→ GIVEN RECORDS
BEGIN
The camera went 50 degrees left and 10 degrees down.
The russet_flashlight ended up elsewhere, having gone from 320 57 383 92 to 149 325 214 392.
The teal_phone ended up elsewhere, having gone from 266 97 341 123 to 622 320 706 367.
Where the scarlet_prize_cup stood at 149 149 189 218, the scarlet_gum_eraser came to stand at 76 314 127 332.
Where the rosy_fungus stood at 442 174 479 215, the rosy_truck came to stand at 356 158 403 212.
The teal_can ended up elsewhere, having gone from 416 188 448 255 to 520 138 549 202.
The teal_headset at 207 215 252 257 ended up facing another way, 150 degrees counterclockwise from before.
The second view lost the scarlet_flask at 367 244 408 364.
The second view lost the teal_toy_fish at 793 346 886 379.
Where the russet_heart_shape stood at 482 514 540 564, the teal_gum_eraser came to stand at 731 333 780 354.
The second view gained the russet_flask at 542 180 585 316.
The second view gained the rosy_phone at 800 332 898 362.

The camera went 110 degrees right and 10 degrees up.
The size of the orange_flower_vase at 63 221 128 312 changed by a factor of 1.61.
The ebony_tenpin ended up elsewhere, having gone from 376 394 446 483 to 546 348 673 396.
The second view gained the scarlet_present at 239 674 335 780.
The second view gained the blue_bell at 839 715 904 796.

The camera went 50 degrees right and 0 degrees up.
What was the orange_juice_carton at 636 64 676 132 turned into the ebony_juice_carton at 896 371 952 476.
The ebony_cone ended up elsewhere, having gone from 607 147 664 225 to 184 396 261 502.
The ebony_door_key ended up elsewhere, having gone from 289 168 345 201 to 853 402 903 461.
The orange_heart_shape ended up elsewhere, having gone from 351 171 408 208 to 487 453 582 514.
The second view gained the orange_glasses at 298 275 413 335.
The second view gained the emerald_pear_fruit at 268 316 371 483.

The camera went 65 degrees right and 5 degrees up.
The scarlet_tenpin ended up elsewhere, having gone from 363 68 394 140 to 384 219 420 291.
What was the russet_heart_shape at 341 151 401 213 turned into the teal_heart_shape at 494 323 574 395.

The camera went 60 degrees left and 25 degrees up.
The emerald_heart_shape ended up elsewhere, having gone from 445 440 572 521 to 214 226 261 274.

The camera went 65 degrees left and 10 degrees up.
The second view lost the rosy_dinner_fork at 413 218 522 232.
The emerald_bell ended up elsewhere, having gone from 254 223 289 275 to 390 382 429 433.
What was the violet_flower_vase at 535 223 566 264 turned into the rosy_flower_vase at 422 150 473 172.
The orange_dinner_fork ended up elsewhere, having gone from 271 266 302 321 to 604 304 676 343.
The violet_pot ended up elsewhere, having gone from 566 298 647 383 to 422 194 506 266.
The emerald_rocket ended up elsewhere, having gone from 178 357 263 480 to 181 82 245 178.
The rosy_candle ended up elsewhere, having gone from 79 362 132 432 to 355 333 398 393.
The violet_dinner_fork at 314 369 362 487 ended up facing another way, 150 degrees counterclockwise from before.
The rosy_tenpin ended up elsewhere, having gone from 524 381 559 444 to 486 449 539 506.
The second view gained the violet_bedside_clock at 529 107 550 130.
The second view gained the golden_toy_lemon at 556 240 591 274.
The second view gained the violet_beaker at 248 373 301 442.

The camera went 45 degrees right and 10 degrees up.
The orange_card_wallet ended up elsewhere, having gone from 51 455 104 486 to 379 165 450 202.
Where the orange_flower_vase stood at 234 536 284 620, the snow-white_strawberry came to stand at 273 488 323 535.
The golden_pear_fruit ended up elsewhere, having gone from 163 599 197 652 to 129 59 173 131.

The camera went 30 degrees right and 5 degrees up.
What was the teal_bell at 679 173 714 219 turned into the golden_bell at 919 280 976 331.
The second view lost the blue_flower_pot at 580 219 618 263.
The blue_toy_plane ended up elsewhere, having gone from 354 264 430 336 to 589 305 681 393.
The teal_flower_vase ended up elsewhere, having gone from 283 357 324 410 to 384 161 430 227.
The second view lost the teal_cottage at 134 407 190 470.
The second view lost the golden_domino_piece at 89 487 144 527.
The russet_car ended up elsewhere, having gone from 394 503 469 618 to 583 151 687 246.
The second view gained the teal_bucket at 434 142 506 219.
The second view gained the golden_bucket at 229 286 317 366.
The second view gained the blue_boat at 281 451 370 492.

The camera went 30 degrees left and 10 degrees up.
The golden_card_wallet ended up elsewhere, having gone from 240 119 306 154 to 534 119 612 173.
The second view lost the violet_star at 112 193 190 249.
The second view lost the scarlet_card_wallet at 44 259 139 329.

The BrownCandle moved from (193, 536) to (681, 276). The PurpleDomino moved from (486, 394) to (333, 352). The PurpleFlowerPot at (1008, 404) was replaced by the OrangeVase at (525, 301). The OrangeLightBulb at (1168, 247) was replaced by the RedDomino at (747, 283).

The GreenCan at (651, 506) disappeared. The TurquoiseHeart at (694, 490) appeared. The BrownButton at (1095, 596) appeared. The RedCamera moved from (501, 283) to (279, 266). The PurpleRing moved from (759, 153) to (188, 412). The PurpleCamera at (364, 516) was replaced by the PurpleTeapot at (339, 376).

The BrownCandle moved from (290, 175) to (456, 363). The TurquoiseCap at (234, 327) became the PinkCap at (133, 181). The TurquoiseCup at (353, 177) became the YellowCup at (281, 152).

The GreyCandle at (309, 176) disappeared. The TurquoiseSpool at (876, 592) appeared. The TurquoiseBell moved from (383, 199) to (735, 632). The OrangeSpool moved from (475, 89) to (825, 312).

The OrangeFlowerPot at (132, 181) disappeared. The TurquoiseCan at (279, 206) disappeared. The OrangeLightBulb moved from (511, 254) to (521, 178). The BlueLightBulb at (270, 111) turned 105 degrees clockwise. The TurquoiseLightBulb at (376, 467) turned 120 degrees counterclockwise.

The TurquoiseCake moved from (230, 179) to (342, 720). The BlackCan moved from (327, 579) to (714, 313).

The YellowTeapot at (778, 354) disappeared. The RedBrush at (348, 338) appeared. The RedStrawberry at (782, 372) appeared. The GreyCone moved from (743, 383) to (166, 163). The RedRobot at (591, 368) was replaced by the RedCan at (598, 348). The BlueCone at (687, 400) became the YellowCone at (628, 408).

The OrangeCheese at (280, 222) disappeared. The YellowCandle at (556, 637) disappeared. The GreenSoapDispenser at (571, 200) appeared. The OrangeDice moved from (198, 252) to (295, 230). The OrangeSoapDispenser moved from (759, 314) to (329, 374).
END
→ WHAT IS BEING ASKED
Give back the entire listing, line for line, exactly as it stands.

→ EXPECTED ANSWER
The camera went 50 degrees left and 10 degrees down.
The russet_flashlight ended up elsewhere, having gone from 320 57 383 92 to 149 325 214 392.
The teal_phone ended up elsewhere, having gone from 266 97 341 123 to 622 320 706 367.
Where the scarlet_prize_cup stood at 149 149 189 218, the scarlet_gum_eraser came to stand at 76 314 127 332.
Where the rosy_fungus stood at 442 174 479 215, the rosy_truck came to stand at 356 158 403 212.
The teal_can ended up elsewhere, having gone from 416 188 448 255 to 520 138 549 202.
The teal_headset at 207 215 252 257 ended up facing another way, 150 degrees counterclockwise from before.
The second view lost the scarlet_flask at 367 244 408 364.
The second view lost the teal_toy_fish at 793 346 886 379.
Where the russet_heart_shape stood at 482 514 540 564, the teal_gum_eraser came to stand at 731 333 780 354.
The second view gained the russet_flask at 542 180 585 316.
The second view gained the rosy_phone at 800 332 898 362.

The camera went 110 degrees right and 10 degrees up.
The size of the orange_flower_vase at 63 221 128 312 changed by a factor of 1.61.
The ebony_tenpin ended up elsewhere, having gone from 376 394 446 483 to 546 348 673 396.
The second view gained the scarlet_present at 239 674 335 780.
The second view gained the blue_bell at 839 715 904 796.

The camera went 50 degrees right and 0 degrees up.
What was the orange_juice_carton at 636 64 676 132 turned into the ebony_juice_carton at 896 371 952 476.
The ebony_cone ended up elsewhere, having gone from 607 147 664 225 to 184 396 261 502.
The ebony_door_key ended up elsewhere, having gone from 289 168 345 201 to 853 402 903 461.
The orange_heart_shape ended up elsewhere, having gone from 351 171 408 208 to 487 453 582 514.
The second view gained the orange_glasses at 298 275 413 335.
The second view gained the emerald_pear_fruit at 268 316 371 483.

The camera went 65 degrees right and 5 degrees up.
The scarlet_tenpin ended up elsewhere, having gone from 363 68 394 140 to 384 219 420 291.
What was the russet_heart_shape at 341 151 401 213 turned into the teal_heart_shape at 494 323 574 395.

The camera went 60 degrees left and 25 degrees up.
The emerald_heart_shape ended up elsewhere, having gone from 445 440 572 521 to 214 226 261 274.

The camera went 65 degrees left and 10 degrees up.
The second view lost the rosy_dinner_fork at 413 218 522 232.
The emerald_bell ended up elsewhere, having gone from 254 223 289 275 to 390 382 429 433.
What was the violet_flower_vase at 535 223 566 264 turned into the rosy_flower_vase at 422 150 473 172.
The orange_dinner_fork ended up elsewhere, having gone from 271 266 302 321 to 604 304 676 343.
The violet_pot ended up elsewhere, having gone from 566 298 647 383 to 422 194 506 266.
The emerald_rocket ended up elsewhere, having gone from 178 357 263 480 to 181 82 245 178.
The rosy_candle ended up elsewhere, having gone from 79 362 132 432 to 355 333 398 393.
The violet_dinner_fork at 314 369 362 487 ended up facing another way, 150 degrees counterclockwise from before.
The rosy_tenpin ended up elsewhere, having gone from 524 381 559 444 to 486 449 539 506.
The second view gained the violet_bedside_clock at 529 107 550 130.
The second view gained the golden_toy_lemon at 556 240 591 274.
The second view gained the violet_beaker at 248 373 301 442.

The camera went 45 degrees right and 10 degrees up.
The orange_card_wallet ended up elsewhere, having gone from 51 455 104 486 to 379 165 450 202.
Where the orange_flower_vase stood at 234 536 284 620, the snow-white_strawberry came to stand at 273 488 323 535.
The golden_pear_fruit ended up elsewhere, having gone from 163 599 197 652 to 129 59 173 131.

The camera went 30 degrees right and 5 degrees up.
What was the teal_bell at 679 173 714 219 turned into the golden_bell at 919 280 976 331.
The second view lost the blue_flower_pot at 580 219 618 263.
The blue_toy_plane ended up elsewhere, having gone from 354 264 430 336 to 589 305 681 393.
The teal_flower_vase ended up elsewhere, having gone from 283 357 324 410 to 384 161 430 227.
The second view lost the teal_cottage at 134 407 190 470.
The second view lost the golden_domino_piece at 89 487 144 527.
The russet_car ended up elsewhere, having gone from 394 503 469 618 to 583 151 687 246.
The second view gained the teal_bucket at 434 142 506 219.
The second view gained the golden_bucket at 229 286 317 366.
The second view gained the blue_boat at 281 451 370 492.

The camera went 30 degrees left and 10 degrees up.
The golden_card_wallet ended up elsewhere, having gone from 240 119 306 154 to 534 119 612 173.
The second view lost the violet_star at 112 193 190 249.
The second view lost the scarlet_card_wallet at 44 259 139 329.

The BrownCandle moved from (193, 536) to (681, 276). The PurpleDomino moved from (486, 394) to (333, 352). The PurpleFlowerPot at (1008, 404) was replaced by the OrangeVase at (525, 301). The OrangeLightBulb at (1168, 247) was replaced by the RedDomino at (747, 283).

The GreenCan at (651, 506) disappeared. The TurquoiseHeart at (694, 490) appeared. The BrownButton at (1095, 596) appeared. The RedCamera moved from (501, 283) to (279, 266). The PurpleRing moved from (759, 153) to (188, 412). The PurpleCamera at (364, 516) was replaced by the PurpleTeapot at (339, 376).

The BrownCandle moved from (290, 175) to (456, 363). The TurquoiseCap at (234, 327) became the PinkCap at (133, 181). The TurquoiseCup at (353, 177) became the YellowCup at (281, 152).

The GreyCandle at (309, 176) disappeared. The TurquoiseSpool at (876, 592) appeared. The TurquoiseBell moved from (383, 199) to (735, 632). The OrangeSpool moved from (475, 89) to (825, 312).

The OrangeFlowerPot at (132, 181) disappeared. The TurquoiseCan at (279, 206) disappeared. The OrangeLightBulb moved from (511, 254) to (521, 178). The BlueLightBulb at (270, 111) turned 105 degrees clockwise. The TurquoiseLightBulb at (376, 467) turned 120 degrees counterclockwise.

The TurquoiseCake moved from (230, 179) to (342, 720). The BlackCan moved from (327, 579) to (714, 313).

The YellowTeapot at (778, 354) disappeared. The RedBrush at (348, 338) appeared. The RedStrawberry at (782, 372) appeared. The GreyCone moved from (743, 383) to (166, 163). The RedRobot at (591, 368) was replaced by the RedCan at (598, 348). The BlueCone at (687, 400) became the YellowCone at (628, 408).

The OrangeCheese at (280, 222) disappeared. The YellowCandle at (556, 637) disappeared. The GreenSoapDispenser at (571, 200) appeared. The OrangeDice moved from (198, 252) to (295, 230). The OrangeSoapDispenser moved from (759, 314) to (329, 374).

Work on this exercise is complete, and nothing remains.